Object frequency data
- - -

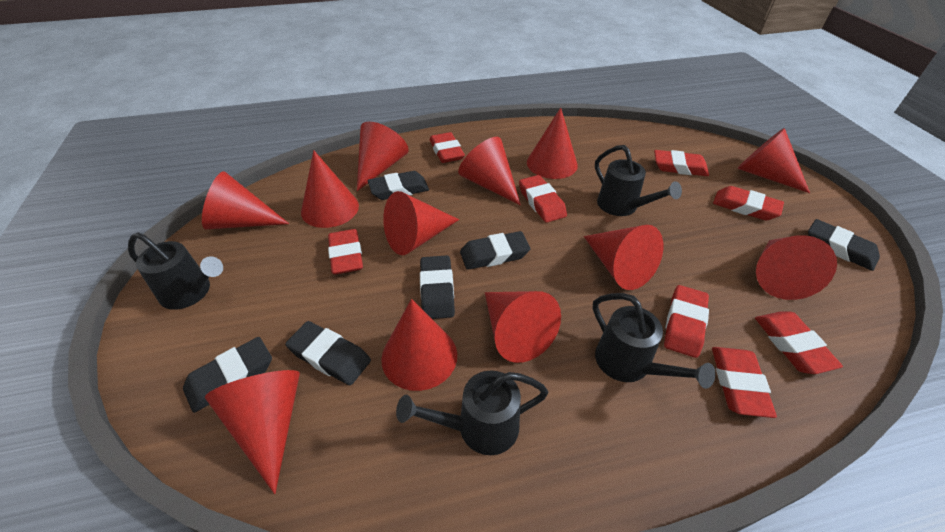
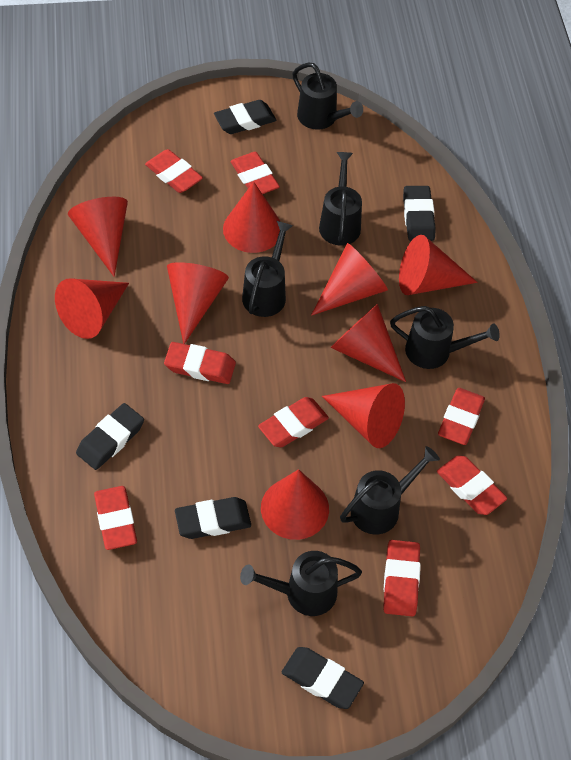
black eraser: [183,337,272,413] [285,321,371,385] [368,171,429,200] [420,256,455,319] [460,231,531,270] [808,219,880,271] = 6 -> [76,403,144,470] [175,497,251,539] [214,100,276,134] [282,647,364,709] [403,186,436,241] = 5
black watering can: [128,232,223,310] [396,370,548,455] [593,293,716,389] [595,145,682,216] = 4 -> [240,551,362,616] [242,221,293,317] [292,62,363,130] [319,152,362,246] [340,446,440,534] [390,306,500,369] = 6
red cone: [202,171,289,229] [204,370,300,494] [301,150,359,228] [357,121,409,191] [381,299,457,391] [383,191,459,255] [458,137,521,206] [485,291,561,363] [527,108,578,179] [584,225,663,290] [737,128,810,193] [756,235,837,300] = 12 -> [55,278,129,339] [68,197,128,277] [167,262,229,344] [223,182,281,253] [261,469,329,540] [311,243,388,316] [322,383,405,448] [330,304,406,382] [399,235,478,295] = 9

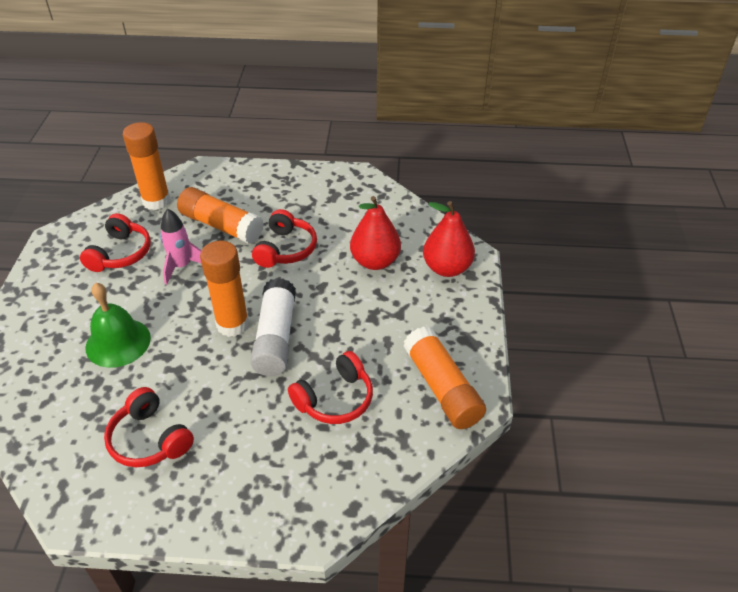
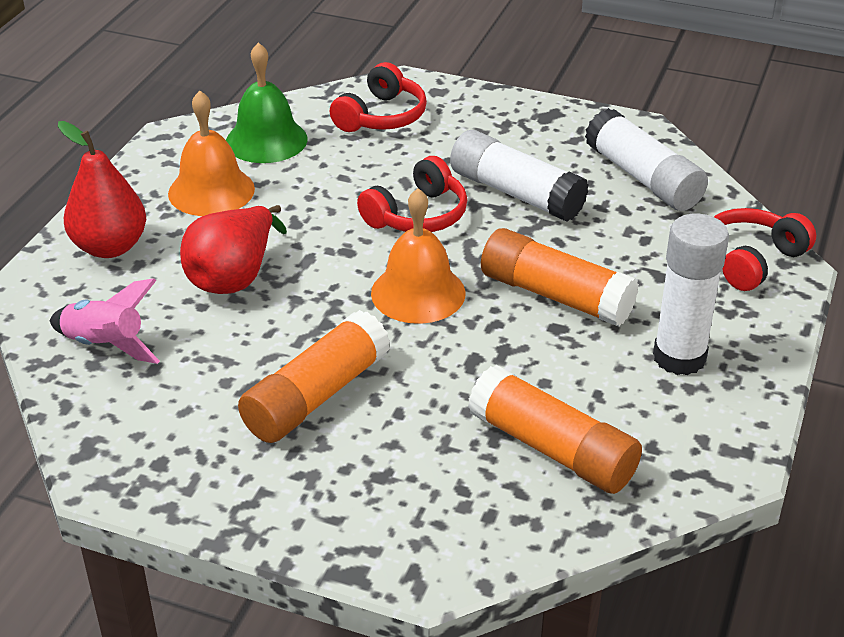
orange bell: none = 0 -> [168,91,255,216] [371,188,466,324] = 2
orange glue stick: [123,122,171,210] [177,187,264,244] [200,241,249,337] [403,327,486,429] = 4 -> [238,310,390,443] [468,365,642,494] [481,228,639,326] = 3
red headphones: [80,213,151,272] [104,387,194,467] [252,209,317,268] [288,351,373,424] = 4 -> [330,62,427,132] [357,156,467,232] [714,208,816,291] = 3
white glue stick: [250,278,296,376] = 1 -> [450,130,588,222] [585,108,708,211] [653,214,729,375] = 3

- - -

Activity ▸ The response should be the lines from the one containing "black watering can: [128,232,223,310]" through the final line of the records, reproduced exactly and with every picture left out.

Result of this exercise ▸
black watering can: [128,232,223,310] [396,370,548,455] [593,293,716,389] [595,145,682,216] = 4 -> [240,551,362,616] [242,221,293,317] [292,62,363,130] [319,152,362,246] [340,446,440,534] [390,306,500,369] = 6
red cone: [202,171,289,229] [204,370,300,494] [301,150,359,228] [357,121,409,191] [381,299,457,391] [383,191,459,255] [458,137,521,206] [485,291,561,363] [527,108,578,179] [584,225,663,290] [737,128,810,193] [756,235,837,300] = 12 -> [55,278,129,339] [68,197,128,277] [167,262,229,344] [223,182,281,253] [261,469,329,540] [311,243,388,316] [322,383,405,448] [330,304,406,382] [399,235,478,295] = 9

orange bell: none = 0 -> [168,91,255,216] [371,188,466,324] = 2
orange glue stick: [123,122,171,210] [177,187,264,244] [200,241,249,337] [403,327,486,429] = 4 -> [238,310,390,443] [468,365,642,494] [481,228,639,326] = 3
red headphones: [80,213,151,272] [104,387,194,467] [252,209,317,268] [288,351,373,424] = 4 -> [330,62,427,132] [357,156,467,232] [714,208,816,291] = 3
white glue stick: [250,278,296,376] = 1 -> [450,130,588,222] [585,108,708,211] [653,214,729,375] = 3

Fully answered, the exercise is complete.